§ **EXERCISE REQUIREMENTS**
Look through the data below. Show each line where the string "camera" occurs.
[[ SOURCE DATA, beginning ]]
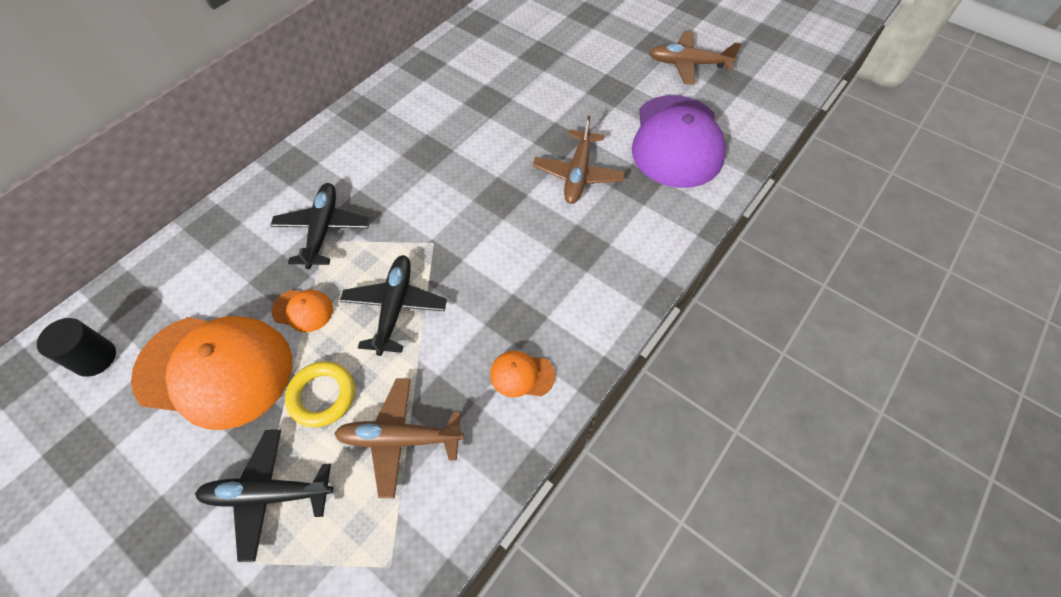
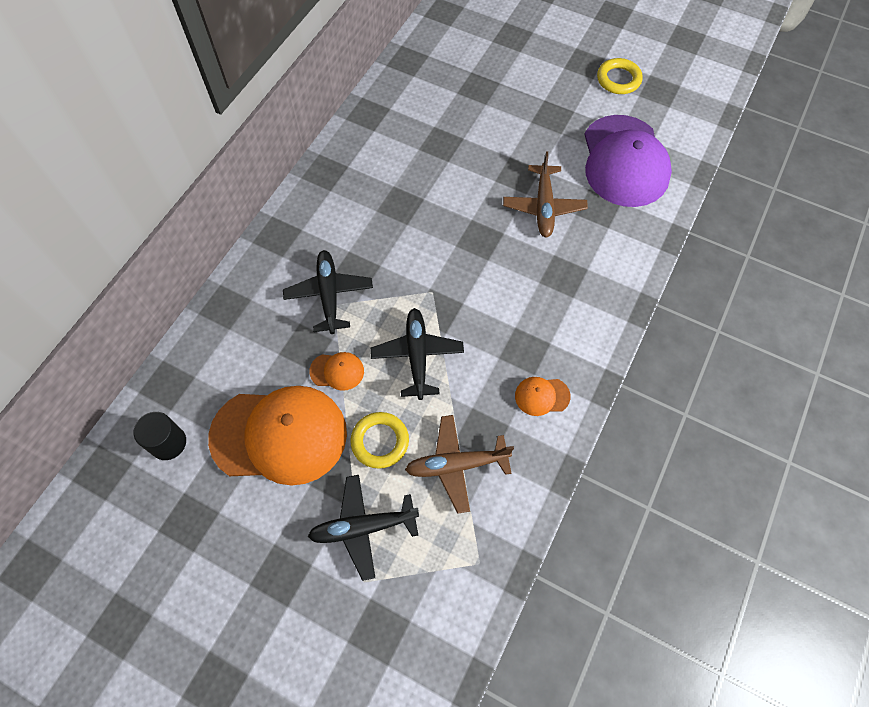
camera: 10 degrees left, 5 degrees up
(688, 64) = (618, 79): brown plane -> yellow ring

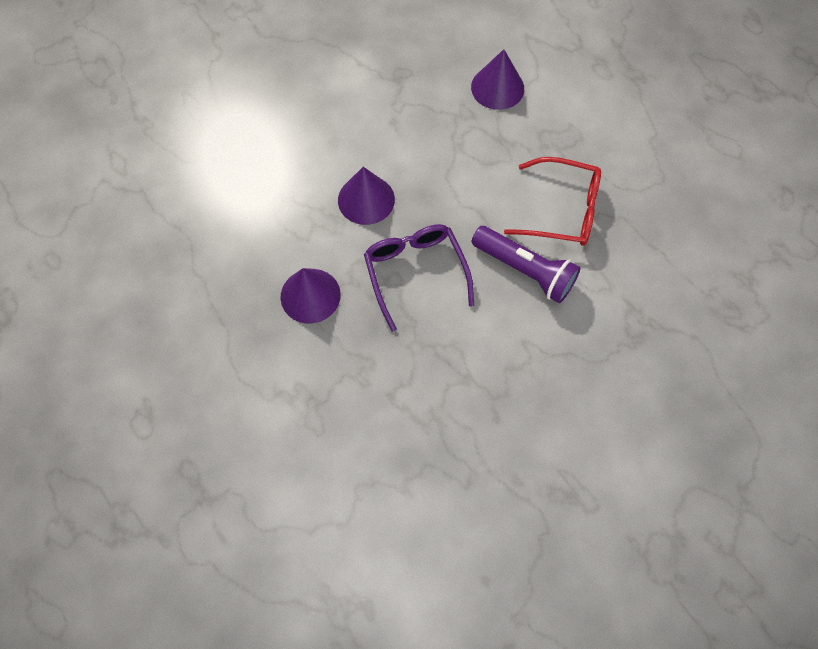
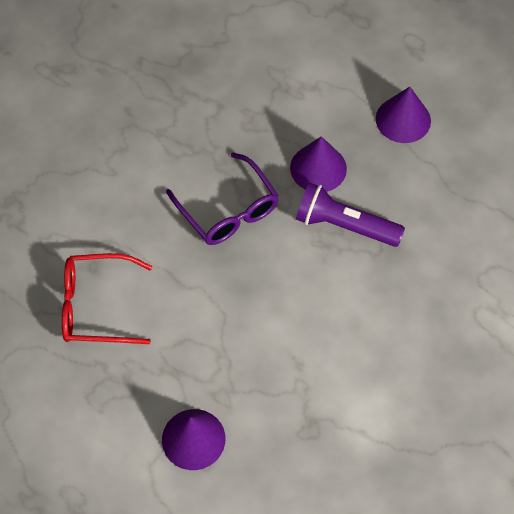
camera: 165 degrees right, 5 degrees down
(366, 199) = (298, 270): purple cone -> purple cone (403, 119)
(525, 270) = (124, 236): purple flashlight -> purple flashlight (344, 225)

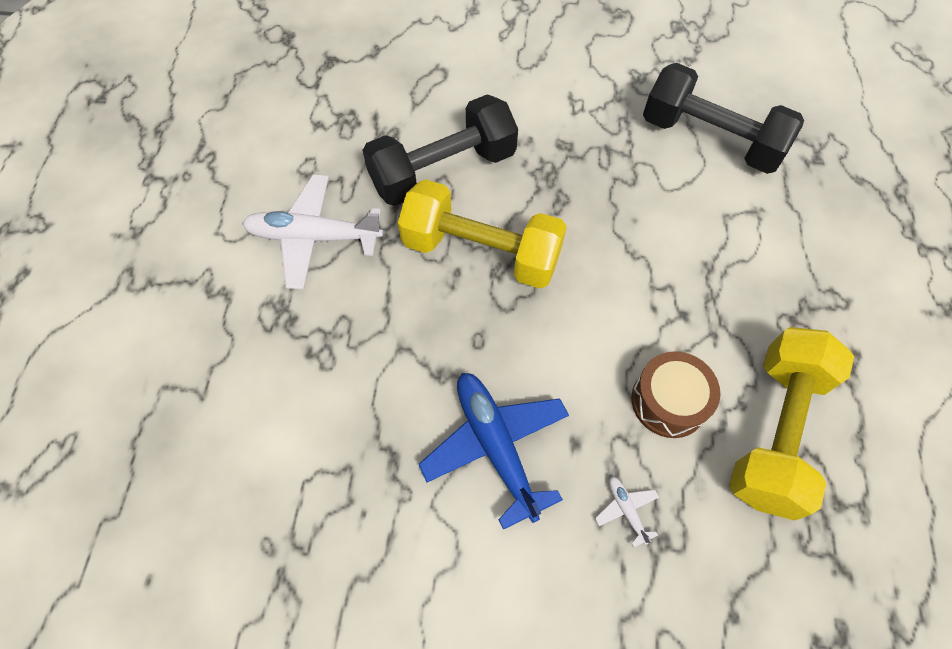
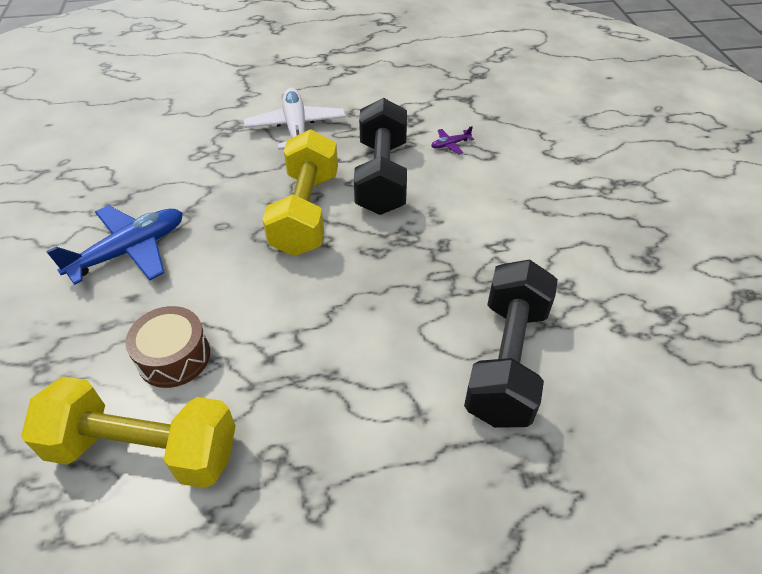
camera: 75 degrees right, 15 degrees down
(409, 98) = (450, 144): none -> purple plane
(443, 170) = (381, 177): black dumbbell -> black dumbbell turned 45 degrees clockwise
(626, 510) = (72, 338): white plane -> none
[[ SOURCE DATA, end ]]
§ **RESPONSE TO THE EXERCISE**
camera: 10 degrees left, 5 degrees up
camera: 165 degrees right, 5 degrees down
camera: 75 degrees right, 15 degrees down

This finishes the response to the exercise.